Task details:
Look through the data below for the line with "The camera went 15", and transcribe it exactly together with each line after it up to and including the line with "The red calculator". Give nothing else.

[Records drawn from a dataset]
_ _ _ _ _

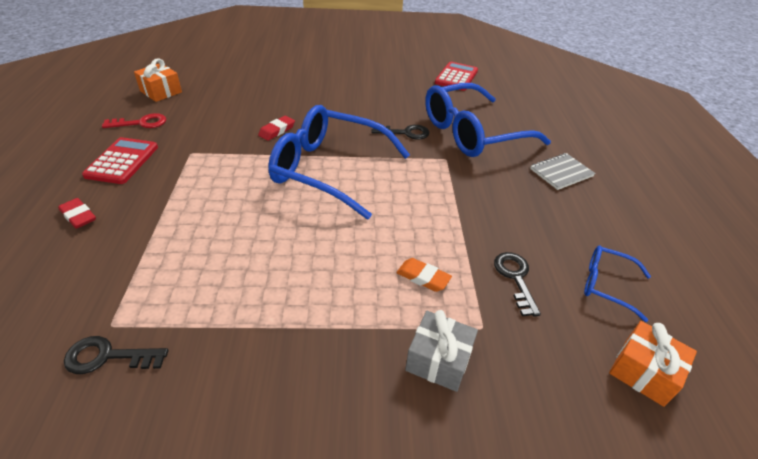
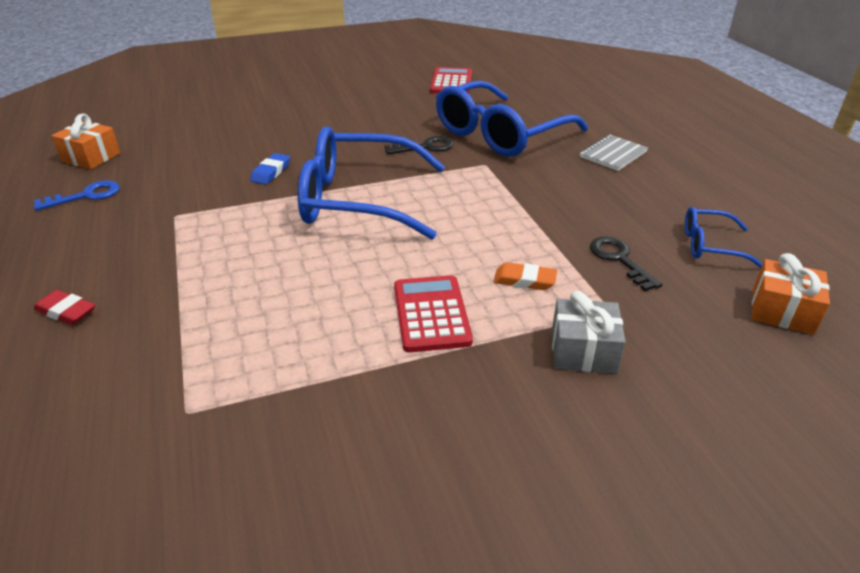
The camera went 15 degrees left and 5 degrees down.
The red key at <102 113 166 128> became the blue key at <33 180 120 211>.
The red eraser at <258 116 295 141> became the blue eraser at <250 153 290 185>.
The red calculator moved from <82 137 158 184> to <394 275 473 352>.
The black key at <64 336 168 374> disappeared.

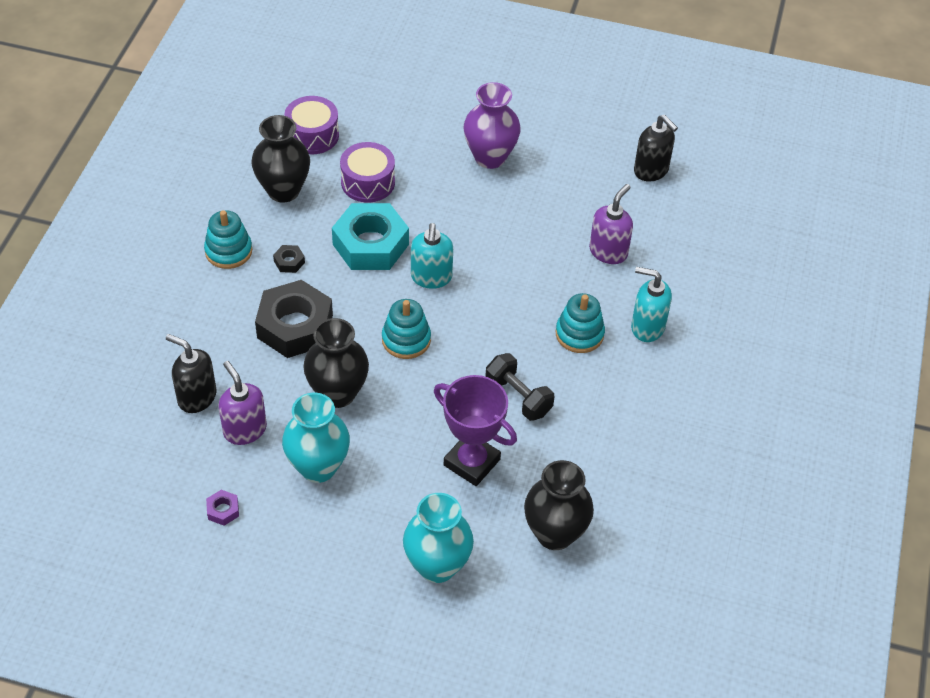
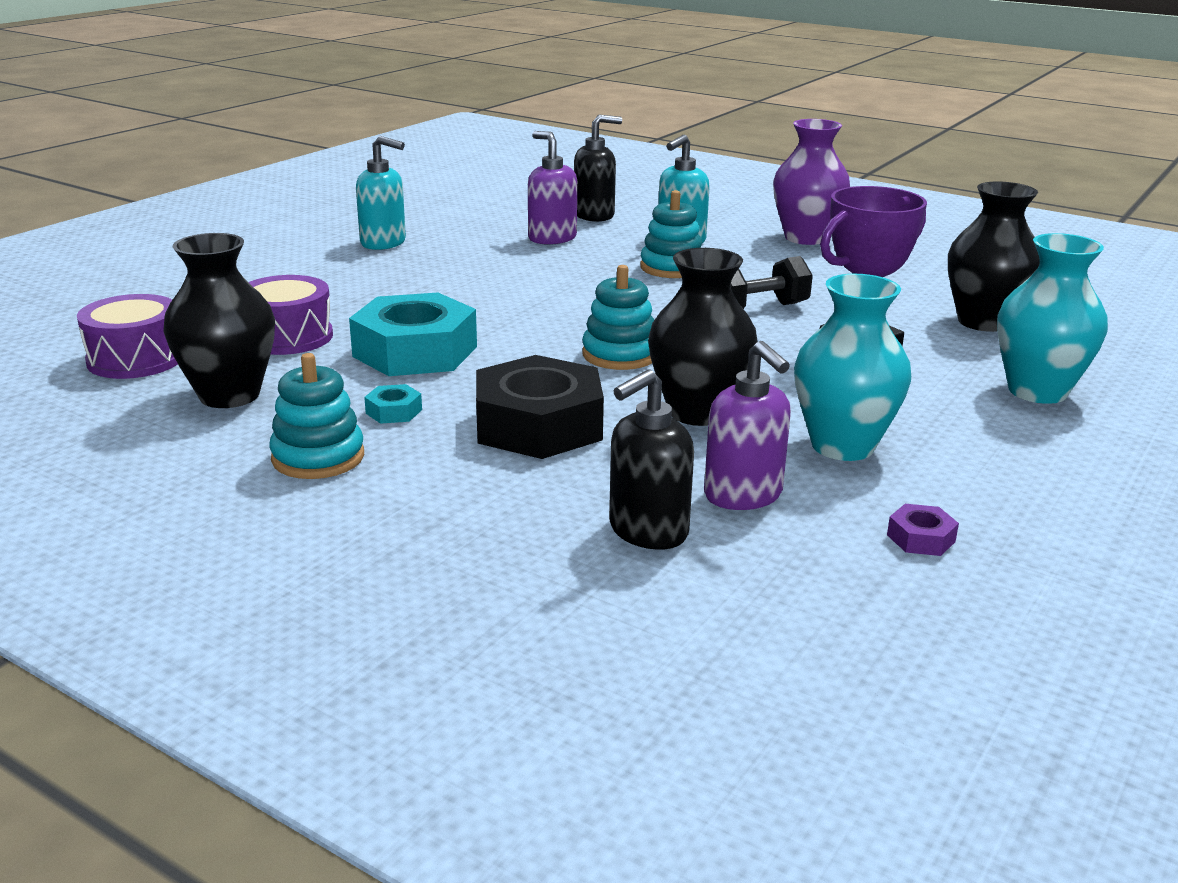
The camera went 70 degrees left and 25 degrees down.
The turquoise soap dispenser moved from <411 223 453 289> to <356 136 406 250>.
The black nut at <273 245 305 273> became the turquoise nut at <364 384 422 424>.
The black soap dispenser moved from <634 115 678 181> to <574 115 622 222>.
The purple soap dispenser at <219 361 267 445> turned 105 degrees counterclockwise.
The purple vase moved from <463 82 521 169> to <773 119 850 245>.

_ _ _ _ _

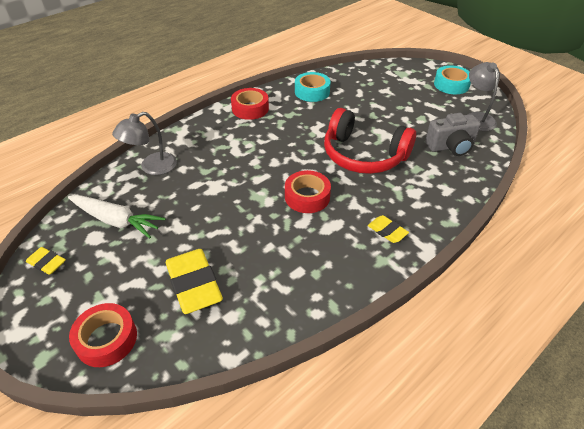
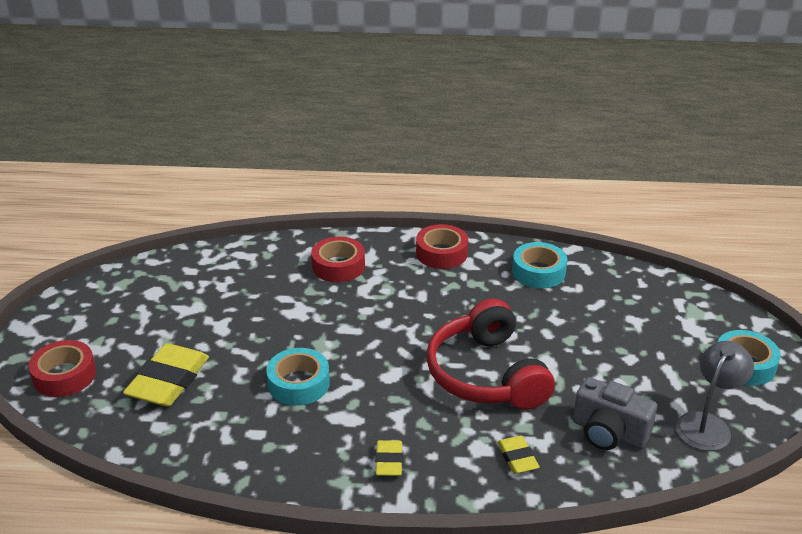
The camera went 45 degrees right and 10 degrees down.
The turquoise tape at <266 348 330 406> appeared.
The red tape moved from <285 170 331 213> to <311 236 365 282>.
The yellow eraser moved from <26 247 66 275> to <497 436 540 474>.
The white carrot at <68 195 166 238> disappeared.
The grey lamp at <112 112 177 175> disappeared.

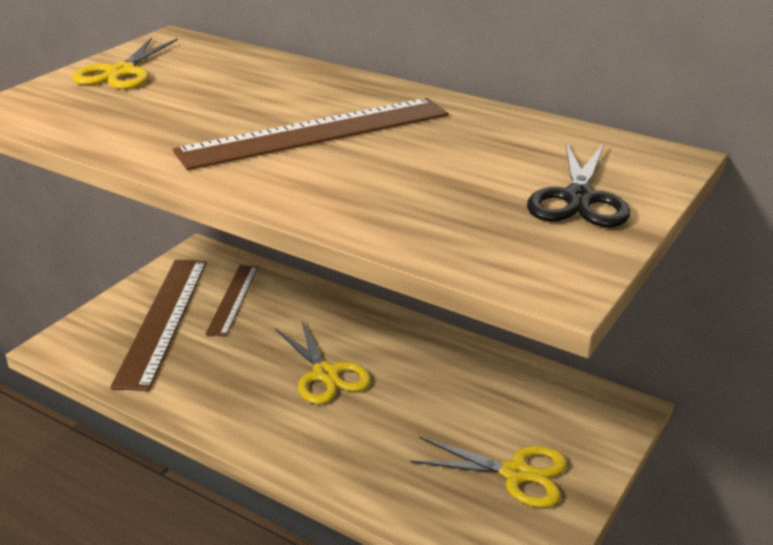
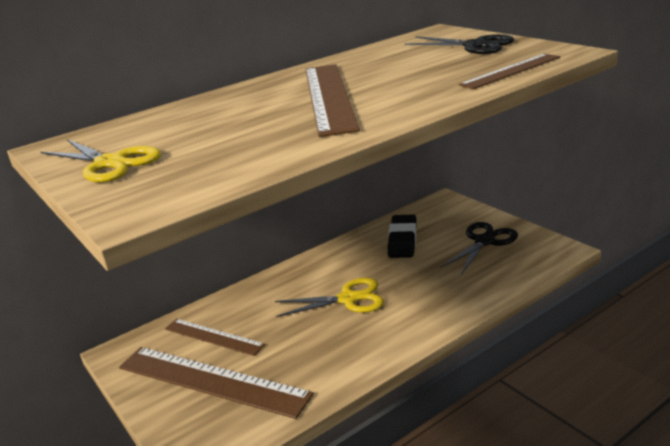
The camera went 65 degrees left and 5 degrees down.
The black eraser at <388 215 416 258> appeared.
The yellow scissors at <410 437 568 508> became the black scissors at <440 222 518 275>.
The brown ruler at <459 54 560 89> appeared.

_ _ _ _ _

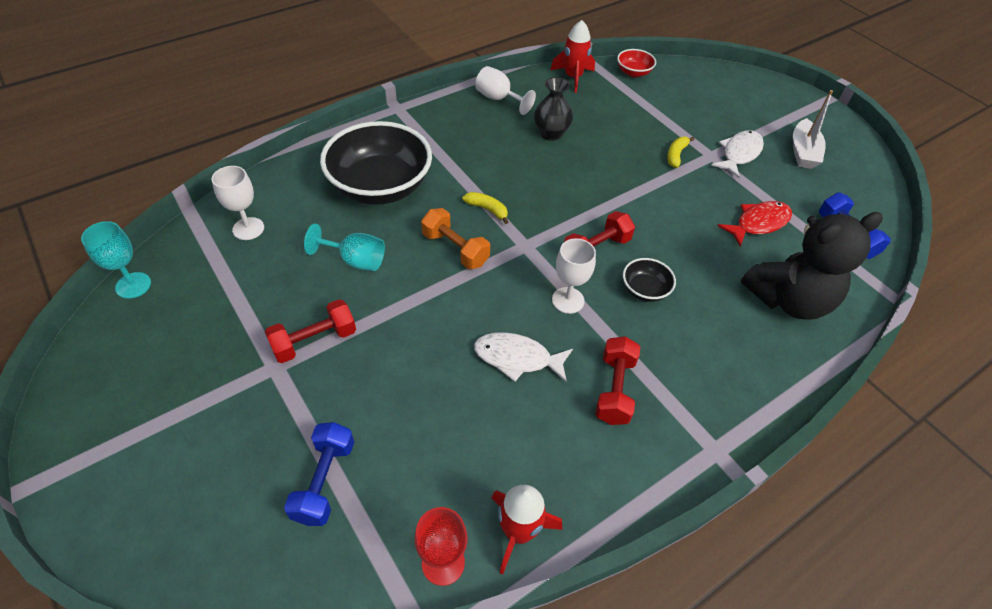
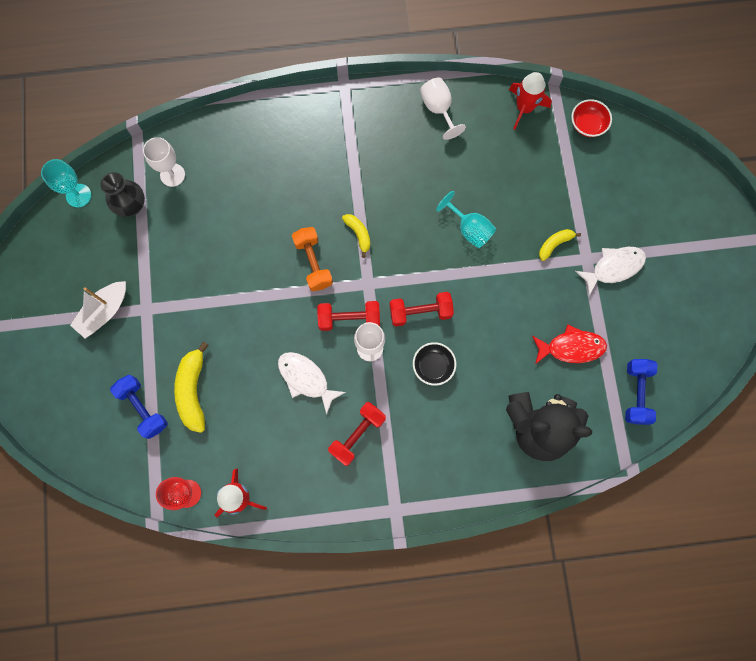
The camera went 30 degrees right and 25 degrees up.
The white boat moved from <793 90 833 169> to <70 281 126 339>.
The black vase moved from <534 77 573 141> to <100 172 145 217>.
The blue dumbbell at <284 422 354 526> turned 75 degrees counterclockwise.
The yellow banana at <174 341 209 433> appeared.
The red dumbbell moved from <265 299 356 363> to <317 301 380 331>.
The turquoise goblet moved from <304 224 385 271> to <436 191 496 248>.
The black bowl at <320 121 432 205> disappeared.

_ _ _ _ _

Answer box:
The camera went 15 degrees left and 5 degrees down.
The red key at <102 113 166 128> became the blue key at <33 180 120 211>.
The red eraser at <258 116 295 141> became the blue eraser at <250 153 290 185>.
The red calculator moved from <82 137 158 184> to <394 275 473 352>.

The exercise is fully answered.